Problem details:
Render the lines below as a JSON list of strings, one string per line, leaving out the blank lines.

Extracted information:
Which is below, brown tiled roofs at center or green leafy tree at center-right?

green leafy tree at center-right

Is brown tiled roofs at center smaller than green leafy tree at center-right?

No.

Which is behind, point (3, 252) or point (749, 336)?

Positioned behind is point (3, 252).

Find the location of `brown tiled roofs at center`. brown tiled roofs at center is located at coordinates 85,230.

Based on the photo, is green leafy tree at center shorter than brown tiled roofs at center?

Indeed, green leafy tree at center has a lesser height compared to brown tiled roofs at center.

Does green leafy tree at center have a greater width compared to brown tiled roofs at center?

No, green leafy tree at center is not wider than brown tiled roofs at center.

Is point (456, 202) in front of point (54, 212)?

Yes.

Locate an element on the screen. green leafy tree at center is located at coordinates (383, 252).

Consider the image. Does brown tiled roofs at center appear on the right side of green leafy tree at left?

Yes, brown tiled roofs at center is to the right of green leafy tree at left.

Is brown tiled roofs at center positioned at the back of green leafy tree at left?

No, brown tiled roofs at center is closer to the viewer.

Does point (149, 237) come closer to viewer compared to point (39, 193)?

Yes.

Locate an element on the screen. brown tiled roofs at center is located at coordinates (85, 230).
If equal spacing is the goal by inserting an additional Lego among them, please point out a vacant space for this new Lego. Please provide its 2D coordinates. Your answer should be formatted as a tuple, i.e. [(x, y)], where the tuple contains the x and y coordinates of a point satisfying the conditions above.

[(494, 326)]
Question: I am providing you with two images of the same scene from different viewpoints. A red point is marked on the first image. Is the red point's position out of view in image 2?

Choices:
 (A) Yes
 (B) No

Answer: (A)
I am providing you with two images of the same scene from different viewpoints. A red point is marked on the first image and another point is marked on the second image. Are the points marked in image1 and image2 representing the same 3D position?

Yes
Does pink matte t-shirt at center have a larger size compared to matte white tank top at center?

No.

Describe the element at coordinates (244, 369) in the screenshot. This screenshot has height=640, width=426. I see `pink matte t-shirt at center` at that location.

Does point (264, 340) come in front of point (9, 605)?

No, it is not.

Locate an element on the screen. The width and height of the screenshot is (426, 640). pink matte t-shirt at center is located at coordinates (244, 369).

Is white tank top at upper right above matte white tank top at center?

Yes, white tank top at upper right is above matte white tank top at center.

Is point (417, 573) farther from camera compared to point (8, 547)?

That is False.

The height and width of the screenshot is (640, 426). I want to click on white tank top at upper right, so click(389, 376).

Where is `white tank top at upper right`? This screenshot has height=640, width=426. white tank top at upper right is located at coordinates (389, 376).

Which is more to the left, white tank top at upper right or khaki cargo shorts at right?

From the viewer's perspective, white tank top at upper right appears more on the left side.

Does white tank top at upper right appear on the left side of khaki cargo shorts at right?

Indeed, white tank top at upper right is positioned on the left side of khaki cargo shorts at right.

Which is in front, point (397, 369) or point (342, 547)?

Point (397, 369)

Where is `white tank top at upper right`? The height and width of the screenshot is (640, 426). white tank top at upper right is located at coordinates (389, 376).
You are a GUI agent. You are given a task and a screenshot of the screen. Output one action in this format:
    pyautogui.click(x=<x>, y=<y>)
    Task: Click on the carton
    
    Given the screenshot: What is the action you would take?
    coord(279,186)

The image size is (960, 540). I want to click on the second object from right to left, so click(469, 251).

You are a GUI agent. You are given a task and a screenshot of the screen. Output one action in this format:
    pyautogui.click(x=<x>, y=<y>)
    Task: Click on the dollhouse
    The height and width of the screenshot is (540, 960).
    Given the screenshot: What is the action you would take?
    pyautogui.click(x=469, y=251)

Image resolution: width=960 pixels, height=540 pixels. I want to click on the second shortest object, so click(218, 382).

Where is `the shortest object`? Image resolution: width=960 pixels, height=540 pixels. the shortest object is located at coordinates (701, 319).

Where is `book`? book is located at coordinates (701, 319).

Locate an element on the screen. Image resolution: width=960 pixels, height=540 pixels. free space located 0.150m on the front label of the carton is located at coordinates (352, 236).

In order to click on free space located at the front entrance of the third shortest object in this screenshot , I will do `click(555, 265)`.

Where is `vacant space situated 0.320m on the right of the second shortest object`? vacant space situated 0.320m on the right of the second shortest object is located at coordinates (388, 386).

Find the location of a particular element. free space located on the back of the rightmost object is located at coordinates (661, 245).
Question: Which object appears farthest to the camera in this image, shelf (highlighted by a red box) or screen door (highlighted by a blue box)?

Complete response:
[
  "Which is below, brown tiled roofs at center or green leafy tree at center-right?",
  "green leafy tree at center-right",
  "Is brown tiled roofs at center smaller than green leafy tree at center-right?",
  "No.",
  "Which is behind, point (3, 252) or point (749, 336)?",
  "Positioned behind is point (3, 252).",
  "Find the location of `brown tiled roofs at center`. brown tiled roofs at center is located at coordinates 85,230.",
  "Based on the photo, is green leafy tree at center shorter than brown tiled roofs at center?",
  "Indeed, green leafy tree at center has a lesser height compared to brown tiled roofs at center.",
  "Does green leafy tree at center have a greater width compared to brown tiled roofs at center?",
  "No, green leafy tree at center is not wider than brown tiled roofs at center.",
  "Is point (456, 202) in front of point (54, 212)?",
  "Yes.",
  "Locate an element on the screen. green leafy tree at center is located at coordinates (383, 252).",
  "Consider the image. Does brown tiled roofs at center appear on the right side of green leafy tree at left?",
  "Yes, brown tiled roofs at center is to the right of green leafy tree at left.",
  "Is brown tiled roofs at center positioned at the back of green leafy tree at left?",
  "No, brown tiled roofs at center is closer to the viewer.",
  "Does point (149, 237) come closer to viewer compared to point (39, 193)?",
  "Yes.",
  "Locate an element on the screen. brown tiled roofs at center is located at coordinates (85, 230).",
  "If equal spacing is the goal by inserting an additional Lego among them, please point out a vacant space for this new Lego. Please provide its 2D coordinates. Your answer should be formatted as a tuple, i.e. [(x, y)], where the tuple contains the x and y coordinates of a point satisfying the conditions above.",
  "[(494, 326)]",
  "Question: I am providing you with two images of the same scene from different viewpoints. A red point is marked on the first image. Is the red point's position out of view in image 2?",
  "Choices:",
  " (A) Yes",
  " (B) No",
  "Answer: (A)",
  "I am providing you with two images of the same scene from different viewpoints. A red point is marked on the first image and another point is marked on the second image. Are the points marked in image1 and image2 representing the same 3D position?",
  "Yes",
  "Does pink matte t-shirt at center have a larger size compared to matte white tank top at center?",
  "No.",
  "Describe the element at coordinates (244, 369) in the screenshot. This screenshot has height=640, width=426. I see `pink matte t-shirt at center` at that location.",
  "Does point (264, 340) come in front of point (9, 605)?",
  "No, it is not.",
  "Locate an element on the screen. The width and height of the screenshot is (426, 640). pink matte t-shirt at center is located at coordinates (244, 369).",
  "Is white tank top at upper right above matte white tank top at center?",
  "Yes, white tank top at upper right is above matte white tank top at center.",
  "Is point (417, 573) farther from camera compared to point (8, 547)?",
  "That is False.",
  "The height and width of the screenshot is (640, 426). I want to click on white tank top at upper right, so click(389, 376).",
  "Where is `white tank top at upper right`? This screenshot has height=640, width=426. white tank top at upper right is located at coordinates (389, 376).",
  "Which is more to the left, white tank top at upper right or khaki cargo shorts at right?",
  "From the viewer's perspective, white tank top at upper right appears more on the left side.",
  "Does white tank top at upper right appear on the left side of khaki cargo shorts at right?",
  "Indeed, white tank top at upper right is positioned on the left side of khaki cargo shorts at right.",
  "Which is in front, point (397, 369) or point (342, 547)?",
  "Point (397, 369)",
  "Where is `white tank top at upper right`? The height and width of the screenshot is (640, 426). white tank top at upper right is located at coordinates (389, 376).",
  "You are a GUI agent. You are given a task and a screenshot of the screen. Output one action in this format:",
  "    pyautogui.click(x=<x>, y=<y>)",
  "    Task: Click on the carton",
  "    Given the screenshot: What is the action you would take?",
  "    coord(279,186)",
  "The image size is (960, 540). I want to click on the second object from right to left, so click(469, 251).",
  "You are a GUI agent. You are given a task and a screenshot of the screen. Output one action in this format:",
  "    pyautogui.click(x=<x>, y=<y>)",
  "    Task: Click on the dollhouse",
  "    The height and width of the screenshot is (540, 960).",
  "    Given the screenshot: What is the action you would take?",
  "    pyautogui.click(x=469, y=251)",
  "Image resolution: width=960 pixels, height=540 pixels. I want to click on the second shortest object, so click(218, 382).",
  "Where is `the shortest object`? Image resolution: width=960 pixels, height=540 pixels. the shortest object is located at coordinates (701, 319).",
  "Where is `book`? book is located at coordinates (701, 319).",
  "Locate an element on the screen. Image resolution: width=960 pixels, height=540 pixels. free space located 0.150m on the front label of the carton is located at coordinates (352, 236).",
  "In order to click on free space located at the front entrance of the third shortest object in this screenshot , I will do `click(555, 265)`.",
  "Where is `vacant space situated 0.320m on the right of the second shortest object`? vacant space situated 0.320m on the right of the second shortest object is located at coordinates (388, 386).",
  "Find the location of a particular element. free space located on the back of the rightmost object is located at coordinates (661, 245).",
  "Question: Which object appears farthest to the camera in this image, shelf (highlighted by a red box) or screen door (highlighted by a blue box)?"
]